**WHAT THE TASK ASKS:**
Reproduce all the entries, matching the original word for word.
**********
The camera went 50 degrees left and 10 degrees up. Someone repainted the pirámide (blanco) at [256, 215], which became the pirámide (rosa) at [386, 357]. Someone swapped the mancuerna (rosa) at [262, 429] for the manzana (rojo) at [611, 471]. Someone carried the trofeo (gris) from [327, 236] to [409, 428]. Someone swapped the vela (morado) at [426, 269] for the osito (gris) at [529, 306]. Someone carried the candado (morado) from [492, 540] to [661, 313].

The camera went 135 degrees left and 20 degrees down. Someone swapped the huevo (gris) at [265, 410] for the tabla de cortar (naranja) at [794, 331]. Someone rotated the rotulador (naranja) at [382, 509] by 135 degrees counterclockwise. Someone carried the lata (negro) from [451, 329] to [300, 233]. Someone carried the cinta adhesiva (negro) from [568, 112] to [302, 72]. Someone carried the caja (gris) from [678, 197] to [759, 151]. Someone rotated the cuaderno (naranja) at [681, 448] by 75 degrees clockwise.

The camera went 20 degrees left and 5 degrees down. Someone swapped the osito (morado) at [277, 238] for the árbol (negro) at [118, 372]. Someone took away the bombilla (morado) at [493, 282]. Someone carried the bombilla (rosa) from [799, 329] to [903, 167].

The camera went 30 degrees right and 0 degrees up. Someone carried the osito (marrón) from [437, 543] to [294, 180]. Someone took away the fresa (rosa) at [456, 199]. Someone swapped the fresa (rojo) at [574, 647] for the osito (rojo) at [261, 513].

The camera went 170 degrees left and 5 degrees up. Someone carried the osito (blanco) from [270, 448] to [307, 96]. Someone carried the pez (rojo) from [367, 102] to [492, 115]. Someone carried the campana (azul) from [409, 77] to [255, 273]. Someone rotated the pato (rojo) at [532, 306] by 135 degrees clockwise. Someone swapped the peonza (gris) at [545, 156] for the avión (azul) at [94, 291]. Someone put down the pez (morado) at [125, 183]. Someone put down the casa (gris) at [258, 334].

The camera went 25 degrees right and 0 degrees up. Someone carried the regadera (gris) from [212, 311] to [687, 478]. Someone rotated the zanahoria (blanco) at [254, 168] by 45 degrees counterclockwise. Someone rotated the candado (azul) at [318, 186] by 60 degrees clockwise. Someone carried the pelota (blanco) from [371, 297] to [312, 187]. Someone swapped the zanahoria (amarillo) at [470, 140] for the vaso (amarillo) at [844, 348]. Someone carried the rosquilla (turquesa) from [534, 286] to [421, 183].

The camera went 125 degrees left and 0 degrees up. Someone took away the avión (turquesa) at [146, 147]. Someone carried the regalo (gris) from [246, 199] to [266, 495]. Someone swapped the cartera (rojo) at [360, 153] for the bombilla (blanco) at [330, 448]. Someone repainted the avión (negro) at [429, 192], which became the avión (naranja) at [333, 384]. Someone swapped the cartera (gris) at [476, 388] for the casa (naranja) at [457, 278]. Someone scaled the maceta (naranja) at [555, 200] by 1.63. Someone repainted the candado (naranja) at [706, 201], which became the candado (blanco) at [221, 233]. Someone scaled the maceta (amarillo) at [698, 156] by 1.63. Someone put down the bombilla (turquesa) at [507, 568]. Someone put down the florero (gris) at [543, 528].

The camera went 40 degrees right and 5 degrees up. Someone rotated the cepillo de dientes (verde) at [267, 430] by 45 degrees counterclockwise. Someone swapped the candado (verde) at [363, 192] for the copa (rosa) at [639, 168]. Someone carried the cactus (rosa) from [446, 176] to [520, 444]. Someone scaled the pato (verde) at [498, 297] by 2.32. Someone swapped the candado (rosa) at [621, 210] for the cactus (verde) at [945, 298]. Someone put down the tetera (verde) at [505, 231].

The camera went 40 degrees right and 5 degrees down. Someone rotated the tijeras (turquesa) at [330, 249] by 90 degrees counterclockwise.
**********
**RESULT OF THIS TASK:**
The camera went 50 degrees left and 10 degrees up. Someone repainted the pirámide (blanco) at [256, 215], which became the pirámide (rosa) at [386, 357]. Someone swapped the mancuerna (rosa) at [262, 429] for the manzana (rojo) at [611, 471]. Someone carried the trofeo (gris) from [327, 236] to [409, 428]. Someone swapped the vela (morado) at [426, 269] for the osito (gris) at [529, 306]. Someone carried the candado (morado) from [492, 540] to [661, 313].

The camera went 135 degrees left and 20 degrees down. Someone swapped the huevo (gris) at [265, 410] for the tabla de cortar (naranja) at [794, 331]. Someone rotated the rotulador (naranja) at [382, 509] by 135 degrees counterclockwise. Someone carried the lata (negro) from [451, 329] to [300, 233]. Someone carried the cinta adhesiva (negro) from [568, 112] to [302, 72]. Someone carried the caja (gris) from [678, 197] to [759, 151]. Someone rotated the cuaderno (naranja) at [681, 448] by 75 degrees clockwise.

The camera went 20 degrees left and 5 degrees down. Someone swapped the osito (morado) at [277, 238] for the árbol (negro) at [118, 372]. Someone took away the bombilla (morado) at [493, 282]. Someone carried the bombilla (rosa) from [799, 329] to [903, 167].

The camera went 30 degrees right and 0 degrees up. Someone carried the osito (marrón) from [437, 543] to [294, 180]. Someone took away the fresa (rosa) at [456, 199]. Someone swapped the fresa (rojo) at [574, 647] for the osito (rojo) at [261, 513].

The camera went 170 degrees left and 5 degrees up. Someone carried the osito (blanco) from [270, 448] to [307, 96]. Someone carried the pez (rojo) from [367, 102] to [492, 115]. Someone carried the campana (azul) from [409, 77] to [255, 273]. Someone rotated the pato (rojo) at [532, 306] by 135 degrees clockwise. Someone swapped the peonza (gris) at [545, 156] for the avión (azul) at [94, 291]. Someone put down the pez (morado) at [125, 183]. Someone put down the casa (gris) at [258, 334].

The camera went 25 degrees right and 0 degrees up. Someone carried the regadera (gris) from [212, 311] to [687, 478]. Someone rotated the zanahoria (blanco) at [254, 168] by 45 degrees counterclockwise. Someone rotated the candado (azul) at [318, 186] by 60 degrees clockwise. Someone carried the pelota (blanco) from [371, 297] to [312, 187]. Someone swapped the zanahoria (amarillo) at [470, 140] for the vaso (amarillo) at [844, 348]. Someone carried the rosquilla (turquesa) from [534, 286] to [421, 183].

The camera went 125 degrees left and 0 degrees up. Someone took away the avión (turquesa) at [146, 147]. Someone carried the regalo (gris) from [246, 199] to [266, 495]. Someone swapped the cartera (rojo) at [360, 153] for the bombilla (blanco) at [330, 448]. Someone repainted the avión (negro) at [429, 192], which became the avión (naranja) at [333, 384]. Someone swapped the cartera (gris) at [476, 388] for the casa (naranja) at [457, 278]. Someone scaled the maceta (naranja) at [555, 200] by 1.63. Someone repainted the candado (naranja) at [706, 201], which became the candado (blanco) at [221, 233]. Someone scaled the maceta (amarillo) at [698, 156] by 1.63. Someone put down the bombilla (turquesa) at [507, 568]. Someone put down the florero (gris) at [543, 528].

The camera went 40 degrees right and 5 degrees up. Someone rotated the cepillo de dientes (verde) at [267, 430] by 45 degrees counterclockwise. Someone swapped the candado (verde) at [363, 192] for the copa (rosa) at [639, 168]. Someone carried the cactus (rosa) from [446, 176] to [520, 444]. Someone scaled the pato (verde) at [498, 297] by 2.32. Someone swapped the candado (rosa) at [621, 210] for the cactus (verde) at [945, 298]. Someone put down the tetera (verde) at [505, 231].

The camera went 40 degrees right and 5 degrees down. Someone rotated the tijeras (turquesa) at [330, 249] by 90 degrees counterclockwise.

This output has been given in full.